**PROVIDED DATA:**
+===+

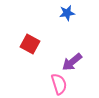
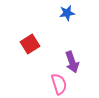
red square: rotated 30 degrees clockwise
purple arrow: rotated 70 degrees counterclockwise
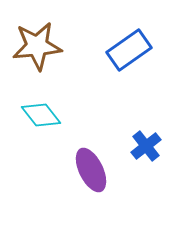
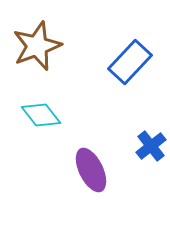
brown star: rotated 15 degrees counterclockwise
blue rectangle: moved 1 px right, 12 px down; rotated 12 degrees counterclockwise
blue cross: moved 5 px right
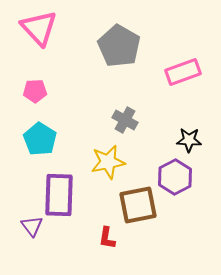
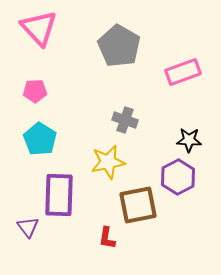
gray cross: rotated 10 degrees counterclockwise
purple hexagon: moved 3 px right
purple triangle: moved 4 px left, 1 px down
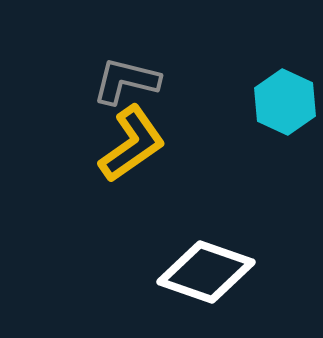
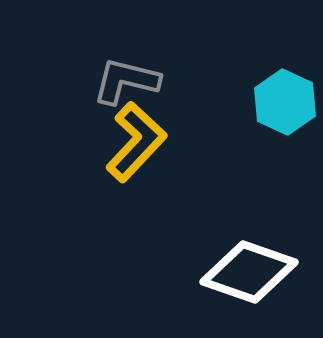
yellow L-shape: moved 4 px right, 2 px up; rotated 12 degrees counterclockwise
white diamond: moved 43 px right
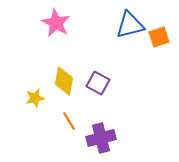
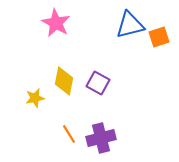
orange line: moved 13 px down
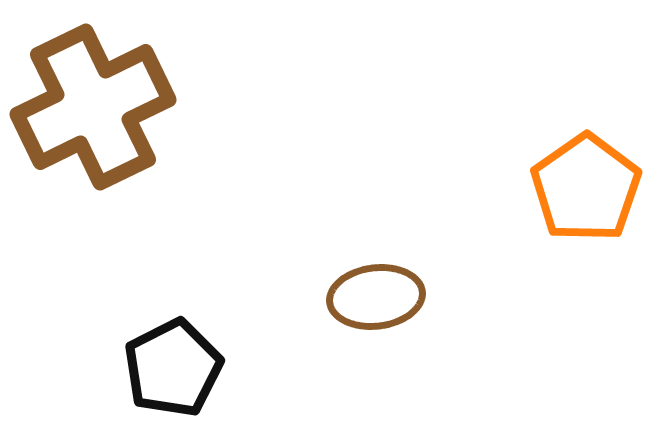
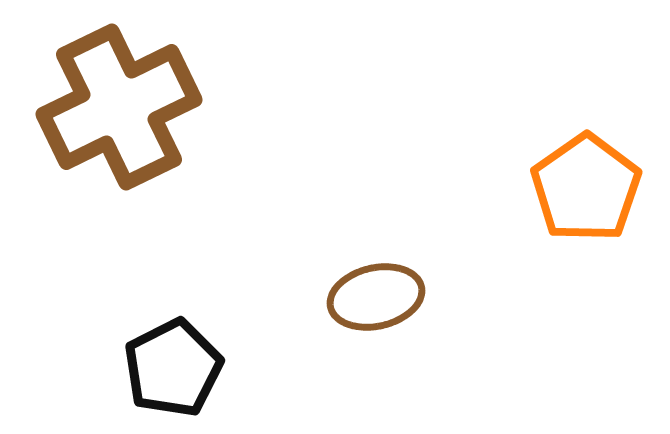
brown cross: moved 26 px right
brown ellipse: rotated 6 degrees counterclockwise
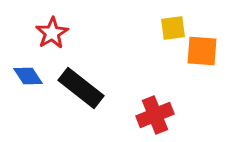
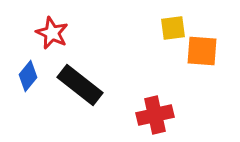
red star: rotated 16 degrees counterclockwise
blue diamond: rotated 72 degrees clockwise
black rectangle: moved 1 px left, 3 px up
red cross: rotated 9 degrees clockwise
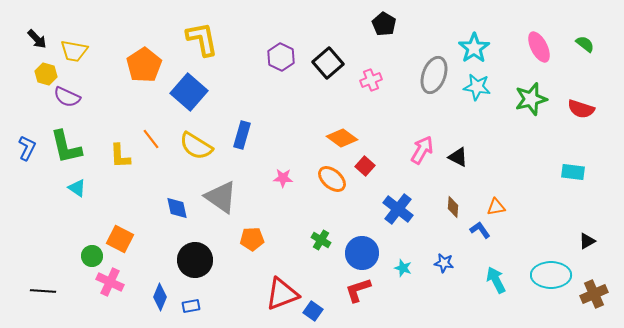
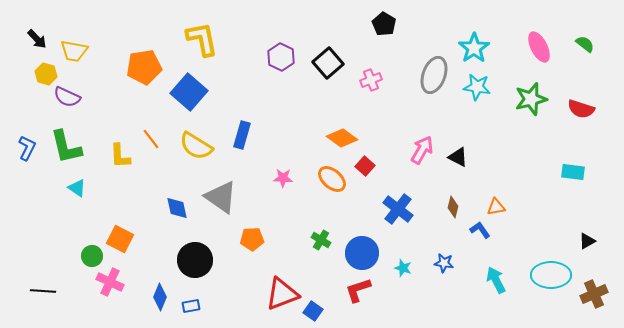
orange pentagon at (144, 65): moved 2 px down; rotated 24 degrees clockwise
brown diamond at (453, 207): rotated 10 degrees clockwise
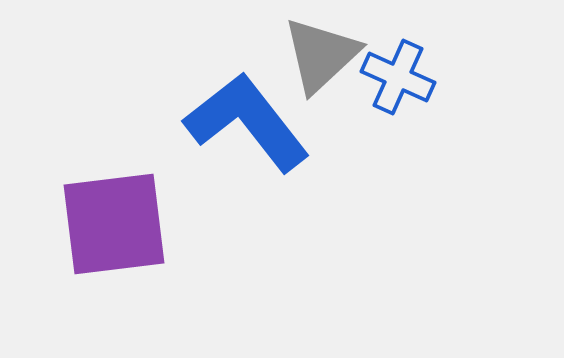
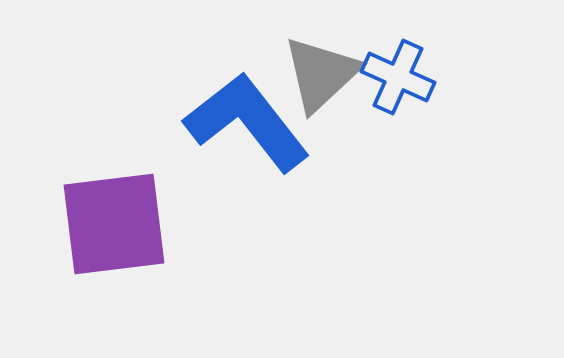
gray triangle: moved 19 px down
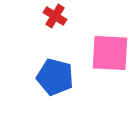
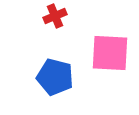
red cross: rotated 35 degrees clockwise
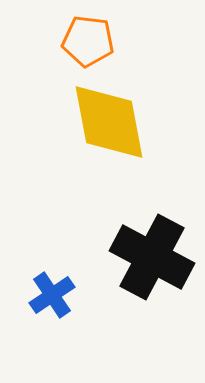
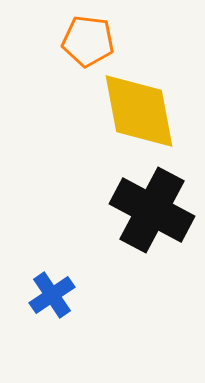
yellow diamond: moved 30 px right, 11 px up
black cross: moved 47 px up
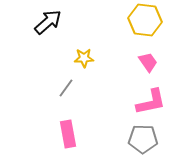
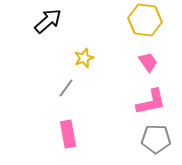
black arrow: moved 1 px up
yellow star: rotated 18 degrees counterclockwise
gray pentagon: moved 13 px right
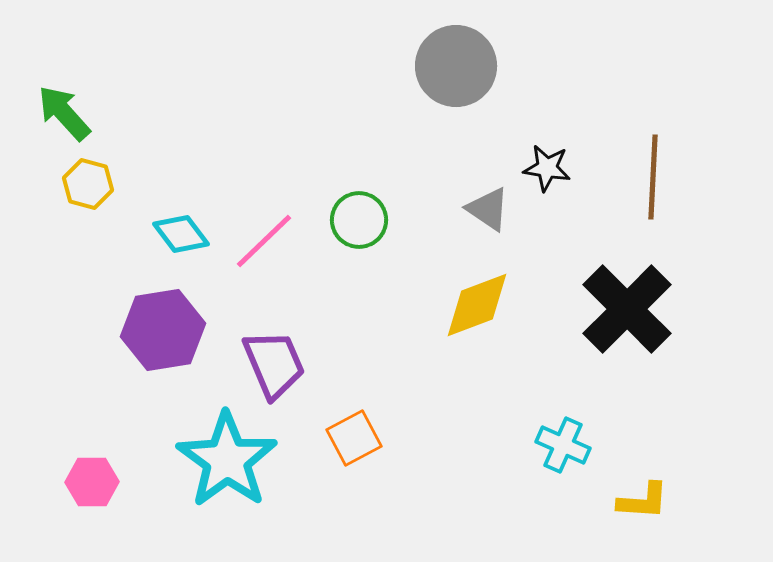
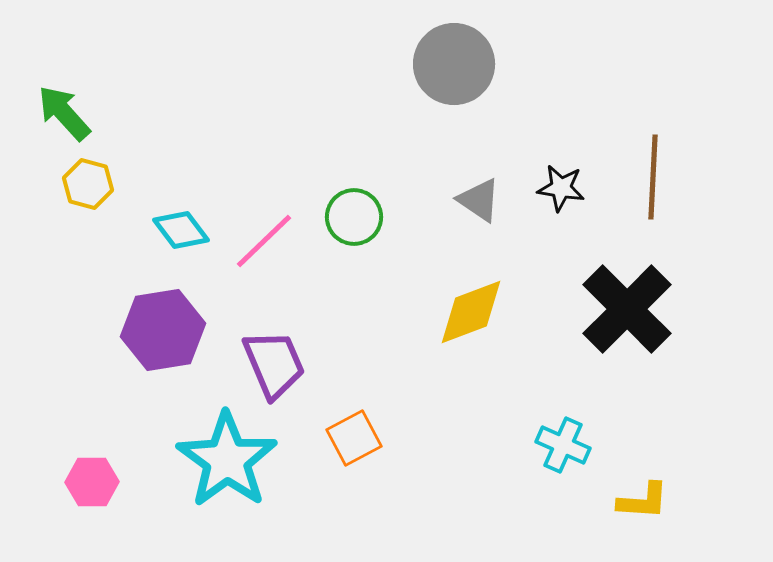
gray circle: moved 2 px left, 2 px up
black star: moved 14 px right, 20 px down
gray triangle: moved 9 px left, 9 px up
green circle: moved 5 px left, 3 px up
cyan diamond: moved 4 px up
yellow diamond: moved 6 px left, 7 px down
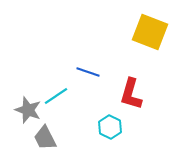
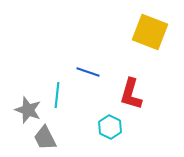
cyan line: moved 1 px right, 1 px up; rotated 50 degrees counterclockwise
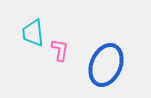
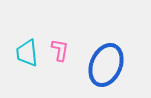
cyan trapezoid: moved 6 px left, 20 px down
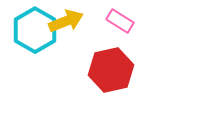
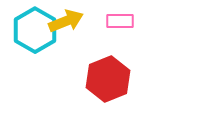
pink rectangle: rotated 32 degrees counterclockwise
red hexagon: moved 3 px left, 9 px down; rotated 9 degrees counterclockwise
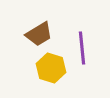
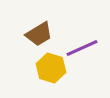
purple line: rotated 72 degrees clockwise
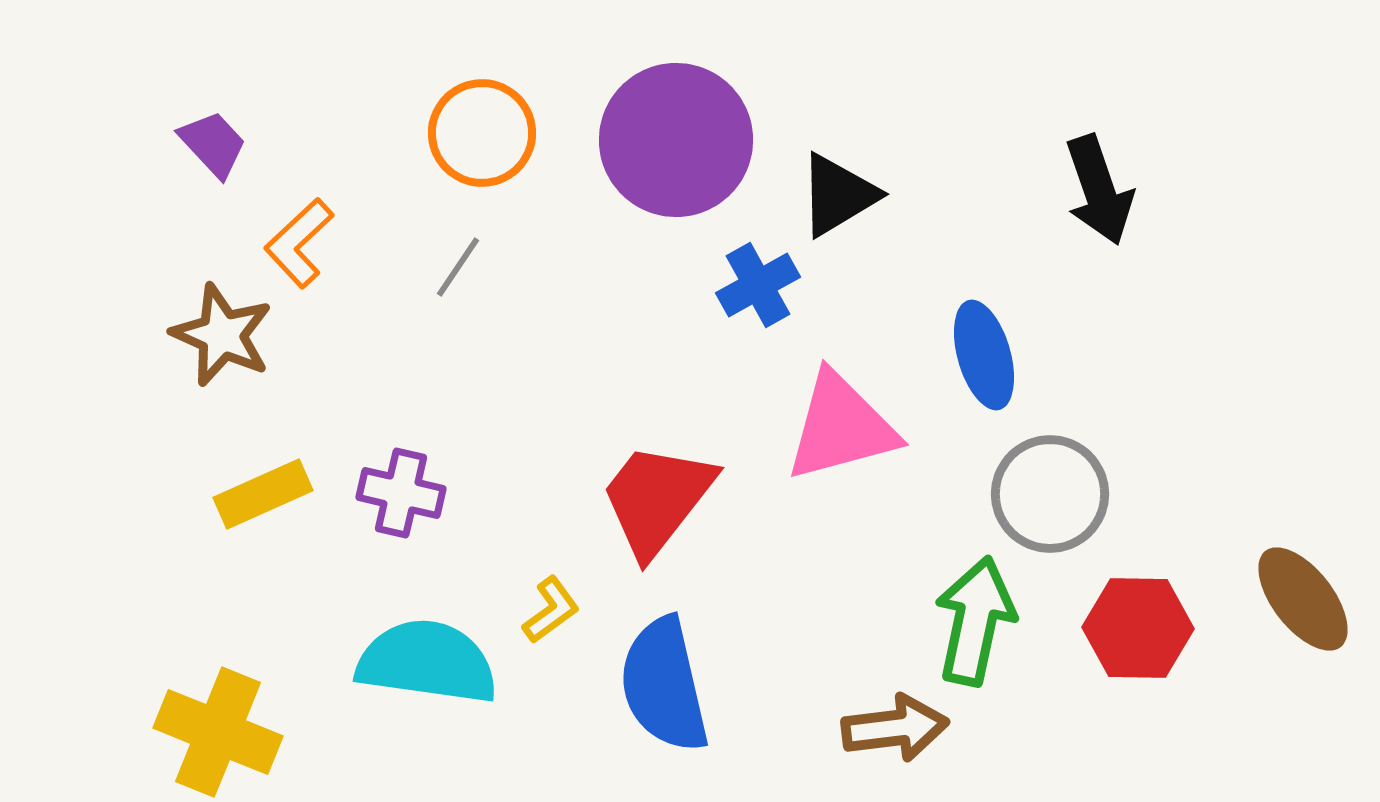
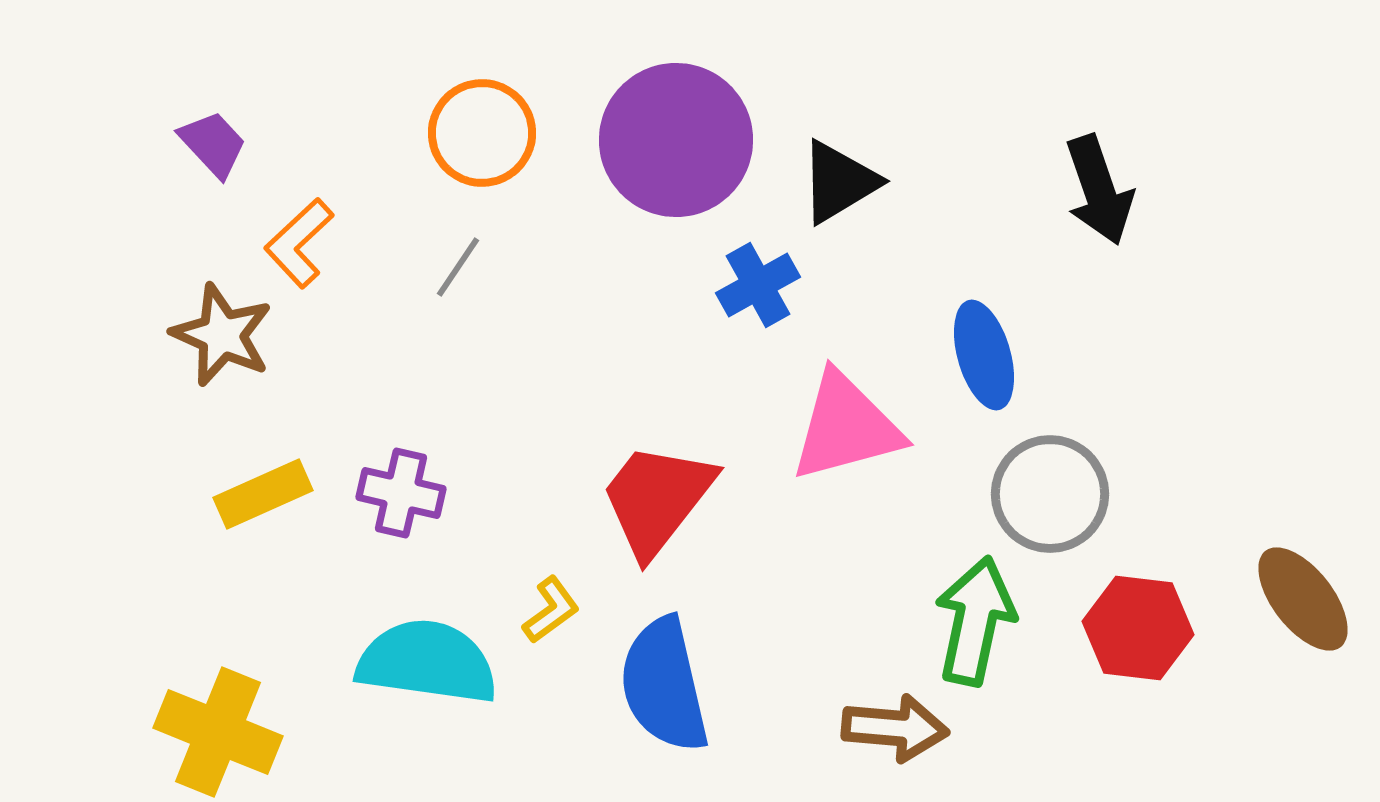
black triangle: moved 1 px right, 13 px up
pink triangle: moved 5 px right
red hexagon: rotated 6 degrees clockwise
brown arrow: rotated 12 degrees clockwise
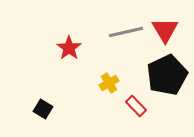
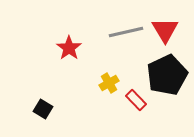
red rectangle: moved 6 px up
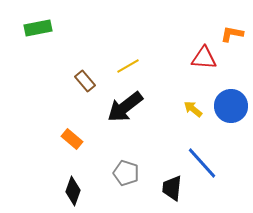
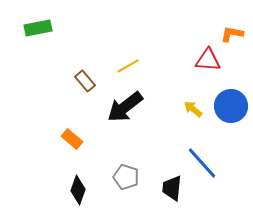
red triangle: moved 4 px right, 2 px down
gray pentagon: moved 4 px down
black diamond: moved 5 px right, 1 px up
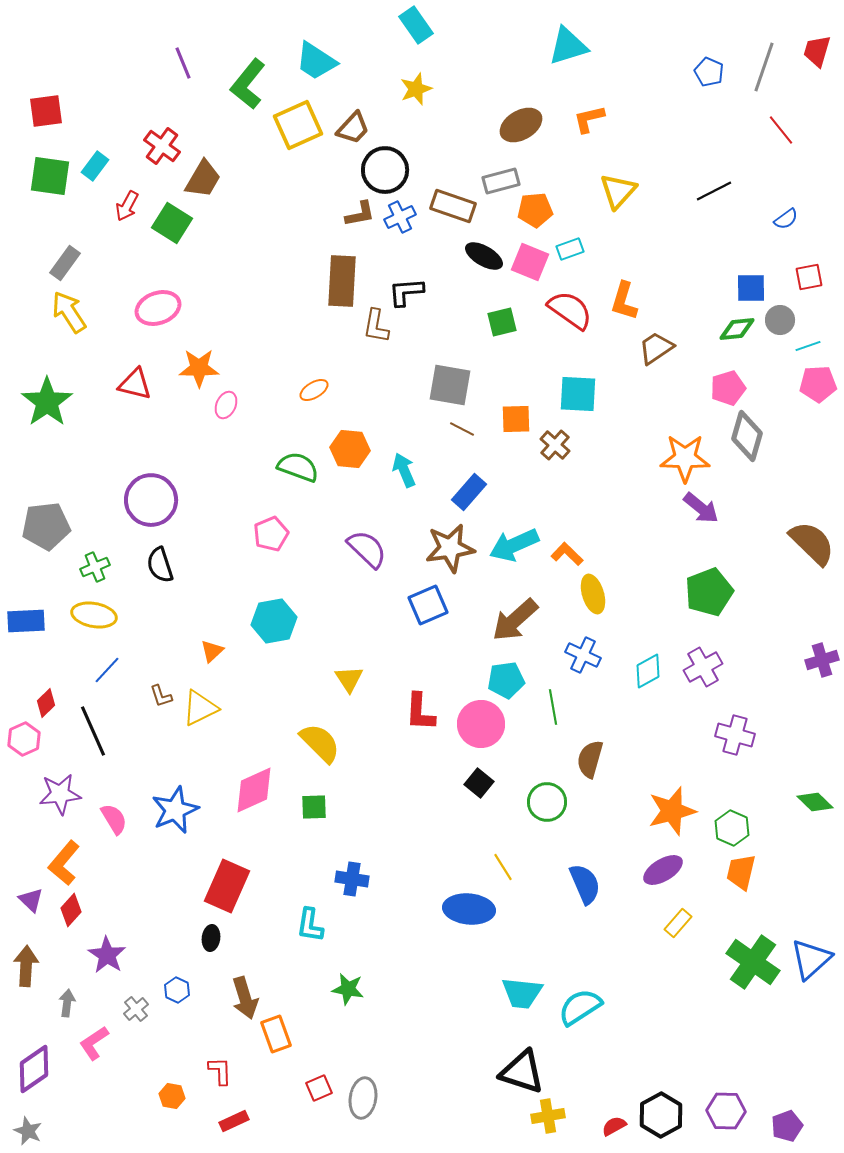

+===+

**EXERCISE OBJECTIVE:** Using the data above, retype exactly and only the lines from the one containing "gray pentagon: moved 13 px right" up to and including the one containing "cyan line: moved", with no pictures carried over.

**RESPONSE TO THE EXERCISE:**
gray pentagon: moved 13 px right
gray circle: moved 2 px left, 2 px up
black star: moved 14 px right, 20 px down
gray triangle: moved 9 px left, 9 px up
green circle: moved 5 px left, 3 px up
cyan diamond: moved 4 px up
yellow diamond: moved 6 px left, 7 px down
cyan line: moved 1 px right, 1 px up; rotated 50 degrees counterclockwise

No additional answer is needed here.